Copy out all the lines of the data precisely, omitting any pictures.

──────── Data supplied

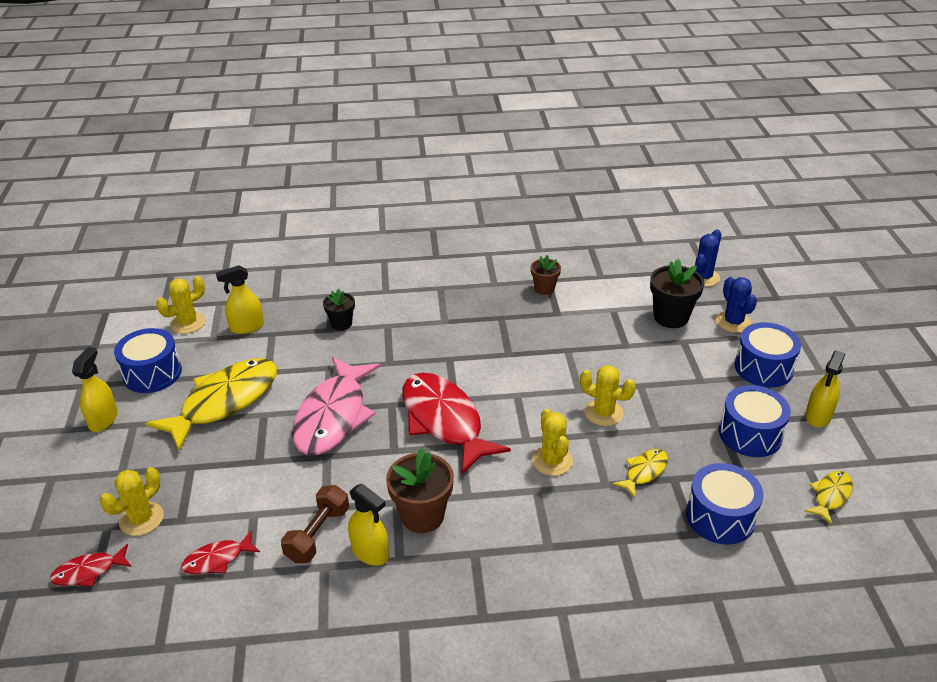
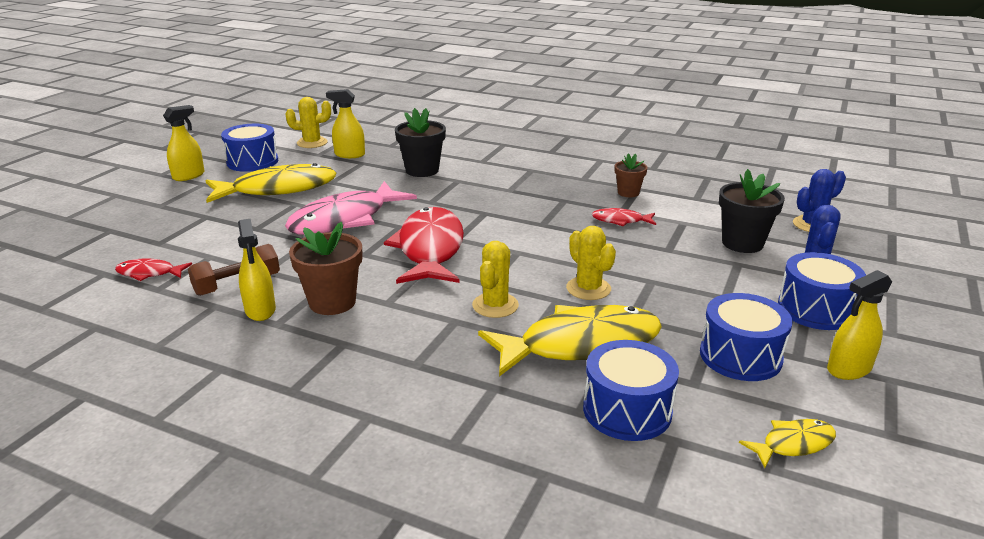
camera: 30 degrees right, 10 degrees down
(89, 572) = (64, 250): red fish -> red fish (620, 221)
(141, 519) = (135, 233): yellow cactus -> none
(341, 324) = (422, 170): black flower pot -> black flower pot, size x1.65
(644, 472) = (580, 344): yellow fish -> yellow fish, size x2.17

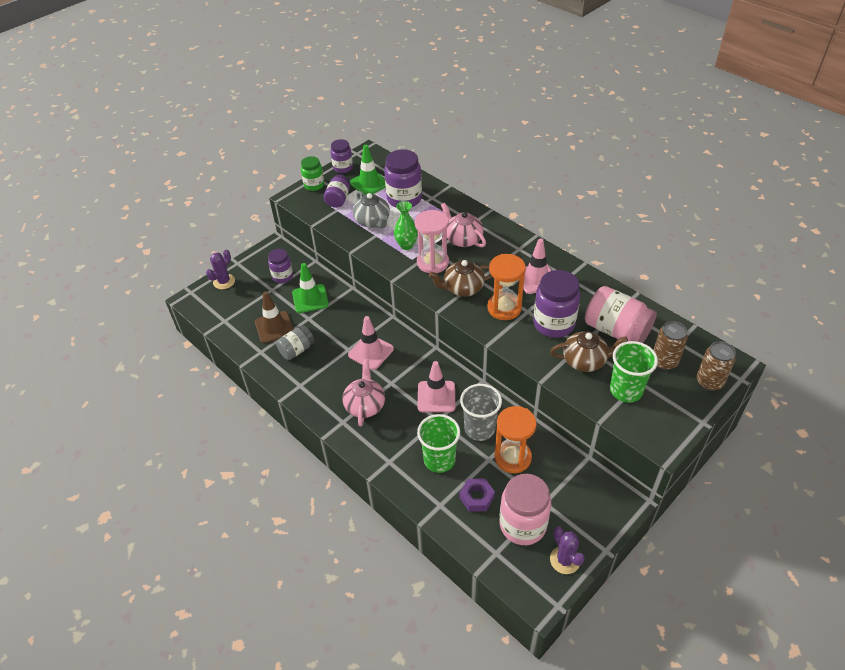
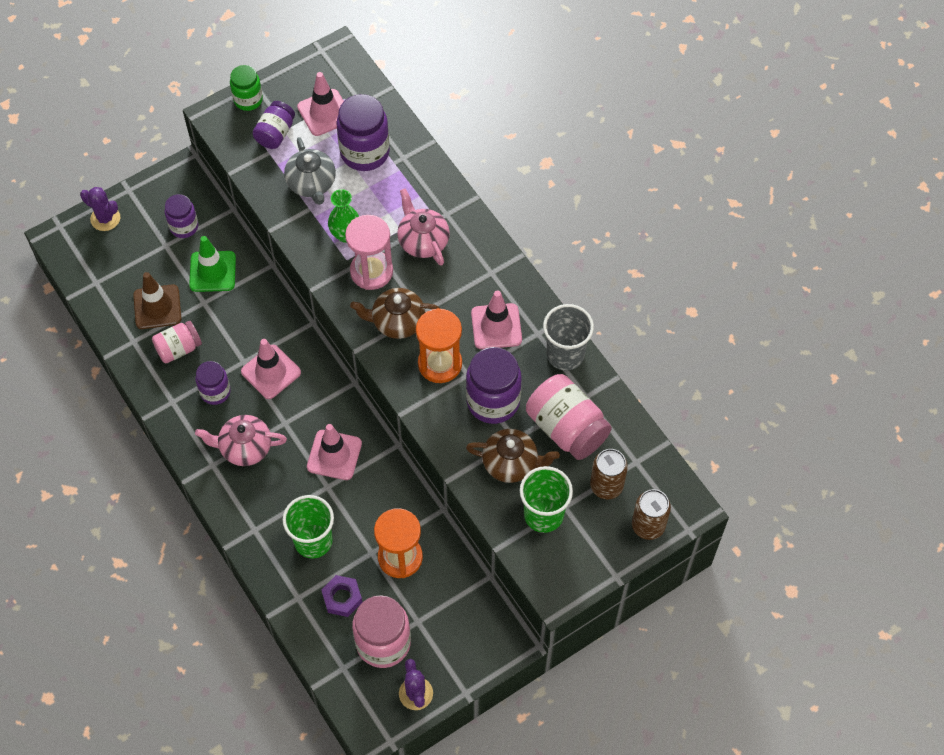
camera: 10 degrees right, 15 degrees up
(224, 282) = (105, 218): purple cactus -> purple cactus turned 75 degrees clockwise
(297, 350) = (178, 348): grey jar -> pink jar
(343, 168) = (295, 75): purple jar -> purple jar (215, 392)
(365, 405) = (244, 447): pink teapot -> pink teapot turned 105 degrees counterclockwise
(369, 183) = (324, 113): green traffic cone -> pink traffic cone
(479, 429) = (373, 511): grey cup -> grey cup (565, 354)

────────────────

▶ **Answer to this exercise**
camera: 30 degrees right, 10 degrees down
(89, 572) = (64, 250): red fish -> red fish (620, 221)
(141, 519) = (135, 233): yellow cactus -> none
(341, 324) = (422, 170): black flower pot -> black flower pot, size x1.65
(644, 472) = (580, 344): yellow fish -> yellow fish, size x2.17

camera: 10 degrees right, 15 degrees up
(224, 282) = (105, 218): purple cactus -> purple cactus turned 75 degrees clockwise
(297, 350) = (178, 348): grey jar -> pink jar
(343, 168) = (295, 75): purple jar -> purple jar (215, 392)
(365, 405) = (244, 447): pink teapot -> pink teapot turned 105 degrees counterclockwise
(369, 183) = (324, 113): green traffic cone -> pink traffic cone
(479, 429) = (373, 511): grey cup -> grey cup (565, 354)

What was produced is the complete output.